Work required: Copy, word for word, the lines of the entries below between the one with "LCD1 pin SCL: D21 -> none" and the one with "RADIO3 pin MOSI: D33 -> D26", inclusive, and leave out everything else.

Supplied data:
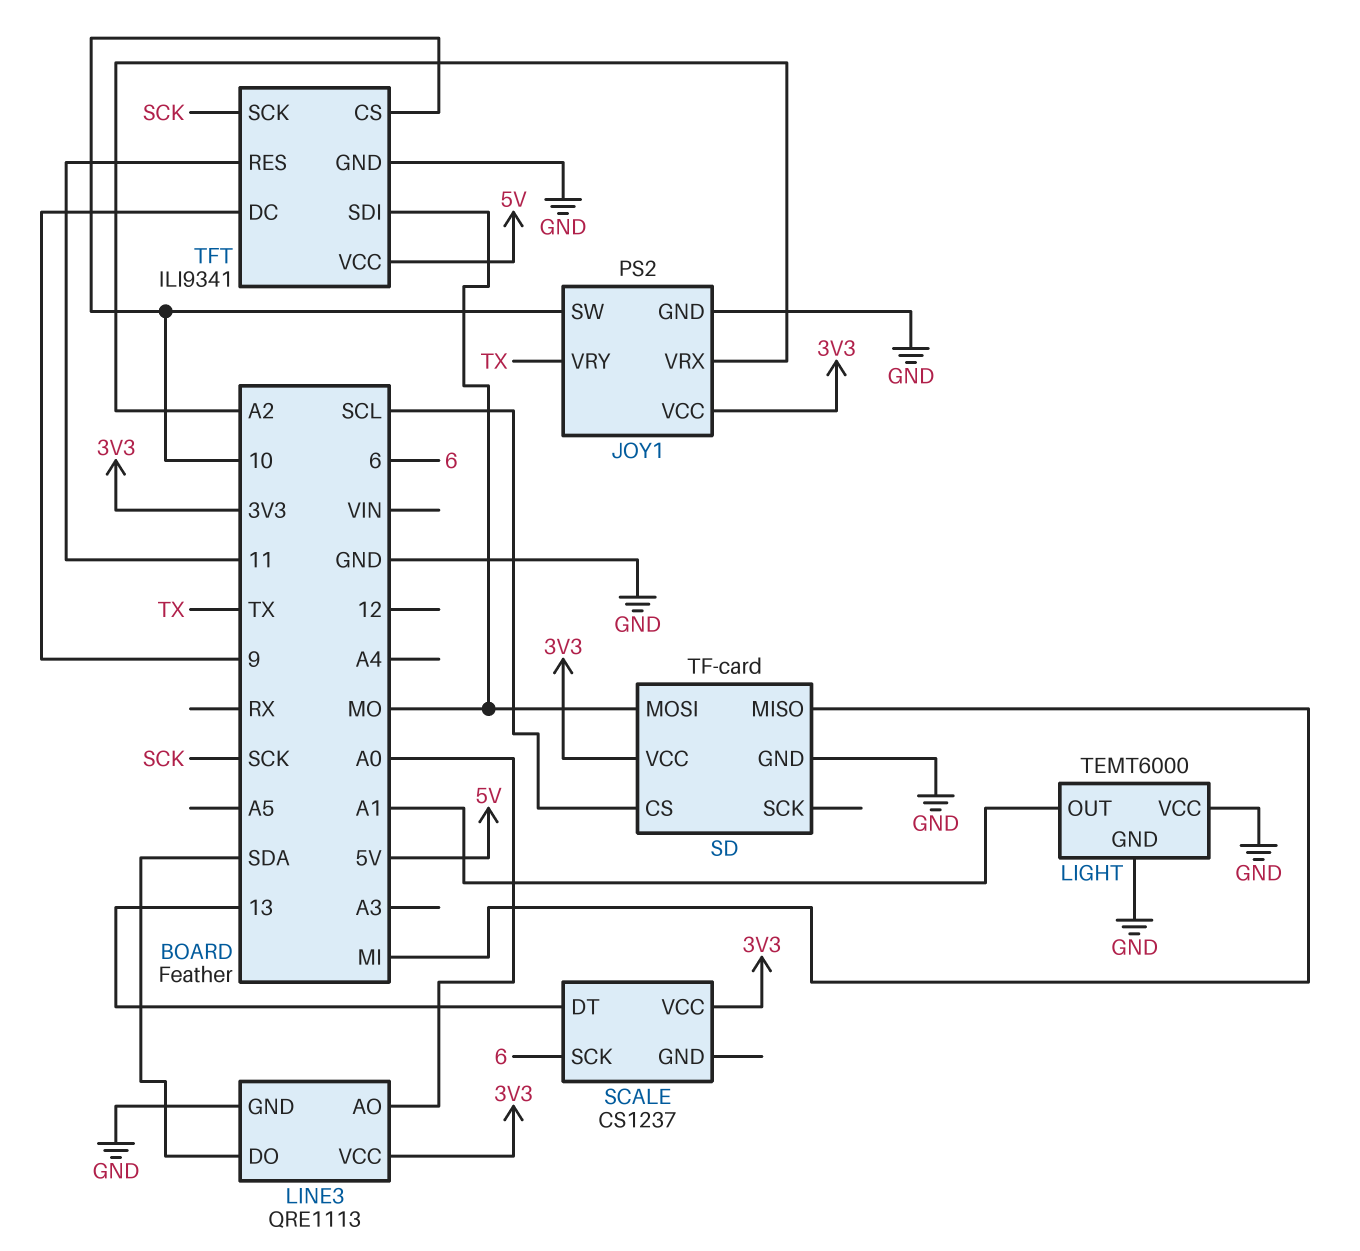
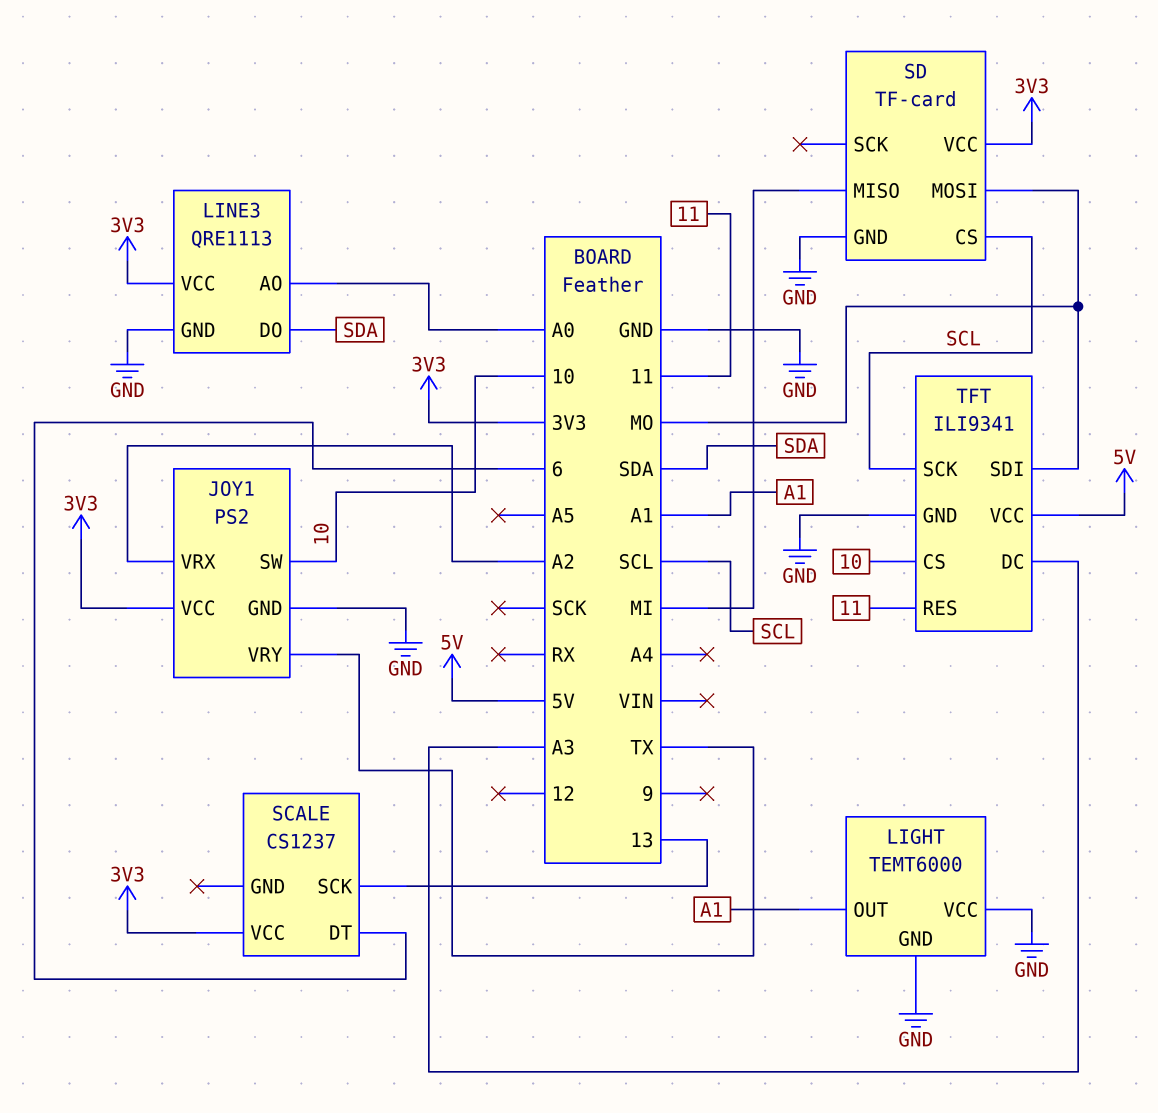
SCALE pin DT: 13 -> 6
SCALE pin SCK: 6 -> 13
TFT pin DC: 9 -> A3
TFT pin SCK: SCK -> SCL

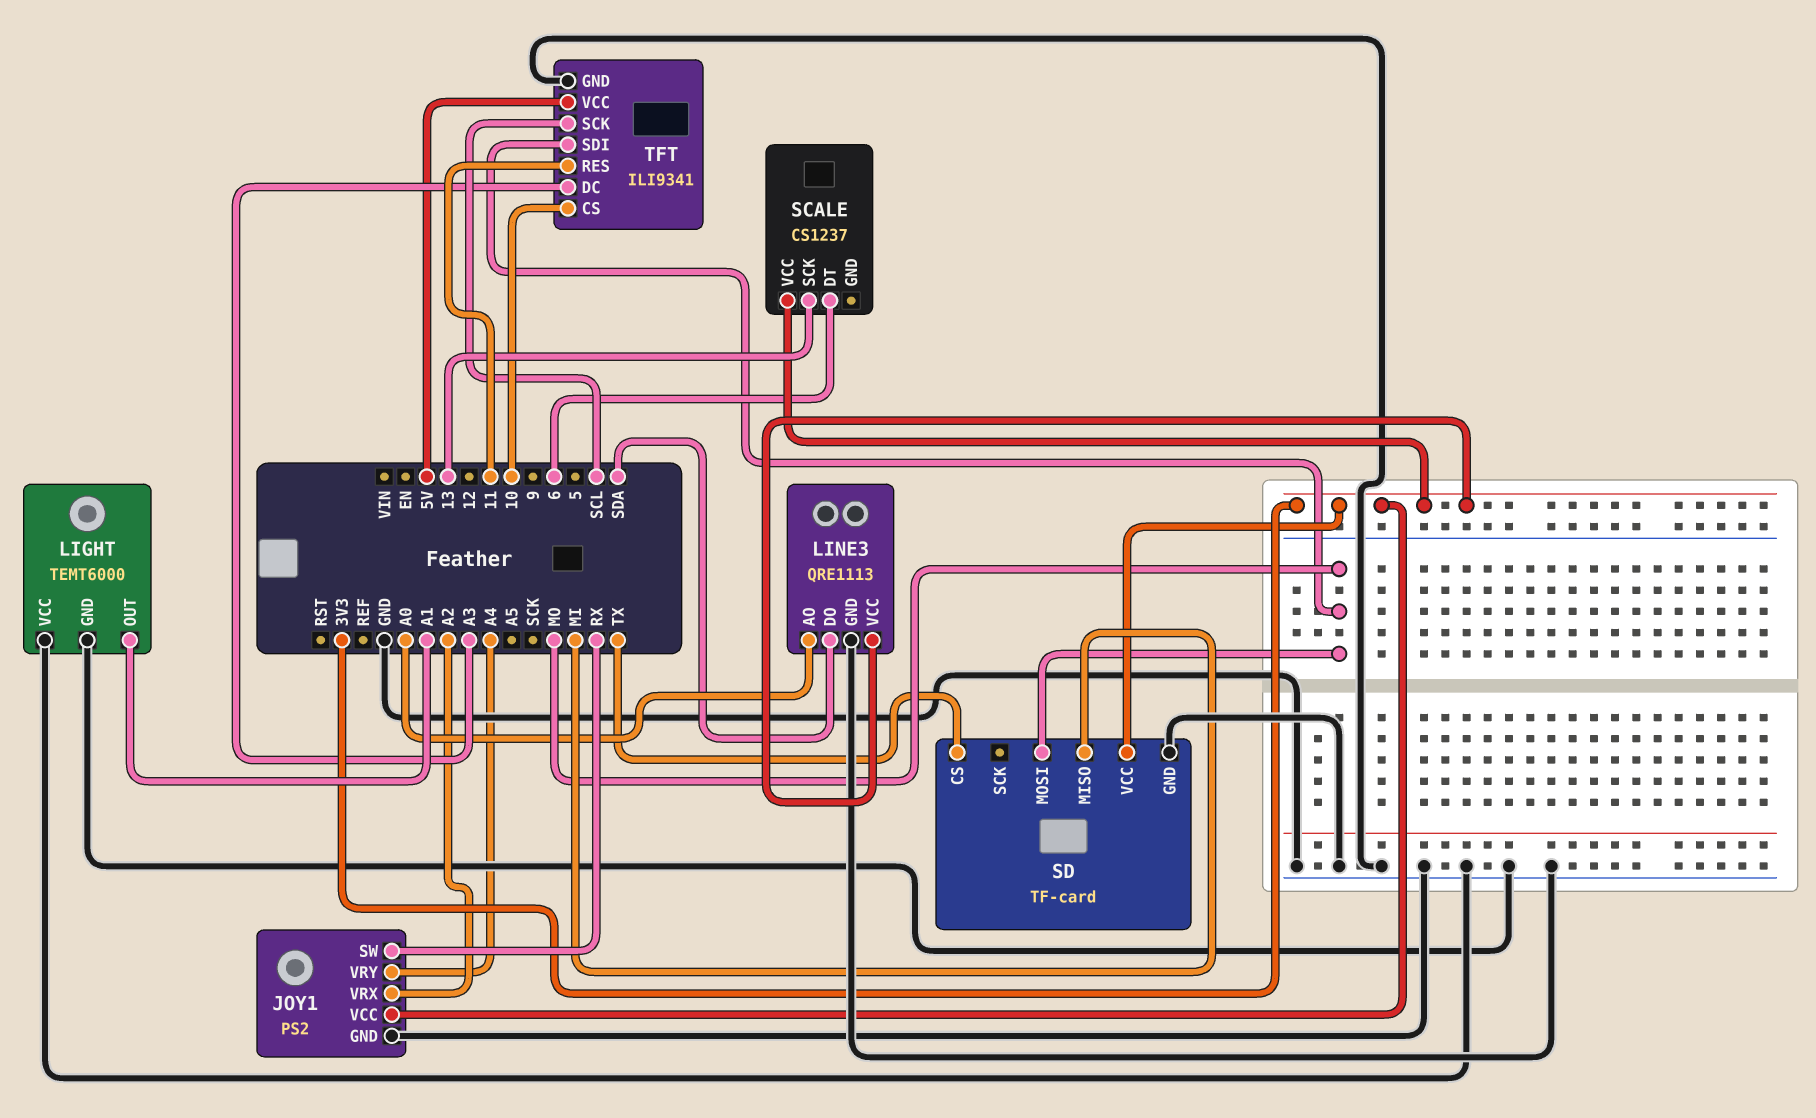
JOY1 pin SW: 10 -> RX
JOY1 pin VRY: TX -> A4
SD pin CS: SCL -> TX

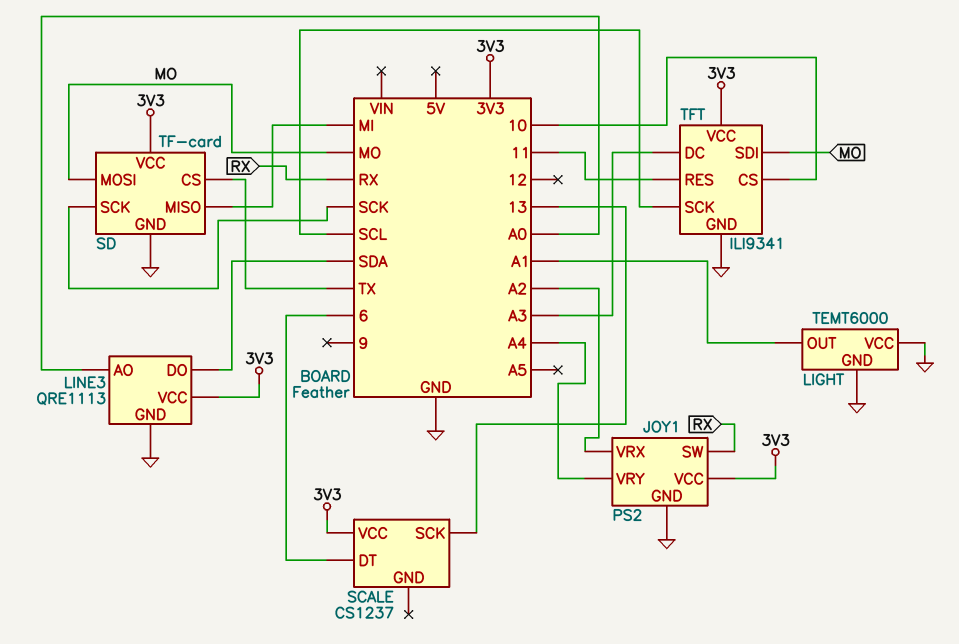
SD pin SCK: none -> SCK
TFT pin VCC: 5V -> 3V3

...

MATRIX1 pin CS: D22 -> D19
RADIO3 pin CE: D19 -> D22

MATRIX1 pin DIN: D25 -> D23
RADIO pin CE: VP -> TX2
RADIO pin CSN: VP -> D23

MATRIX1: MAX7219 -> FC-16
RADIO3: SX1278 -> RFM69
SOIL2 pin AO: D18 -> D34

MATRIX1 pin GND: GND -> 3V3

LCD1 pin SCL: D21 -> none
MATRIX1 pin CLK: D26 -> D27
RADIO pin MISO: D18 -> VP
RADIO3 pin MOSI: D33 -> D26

Exercise response:
LCD1 pin SCL: D21 -> none
MATRIX1 pin CLK: D26 -> D27
RADIO pin MISO: D18 -> VP
RADIO3 pin MOSI: D33 -> D26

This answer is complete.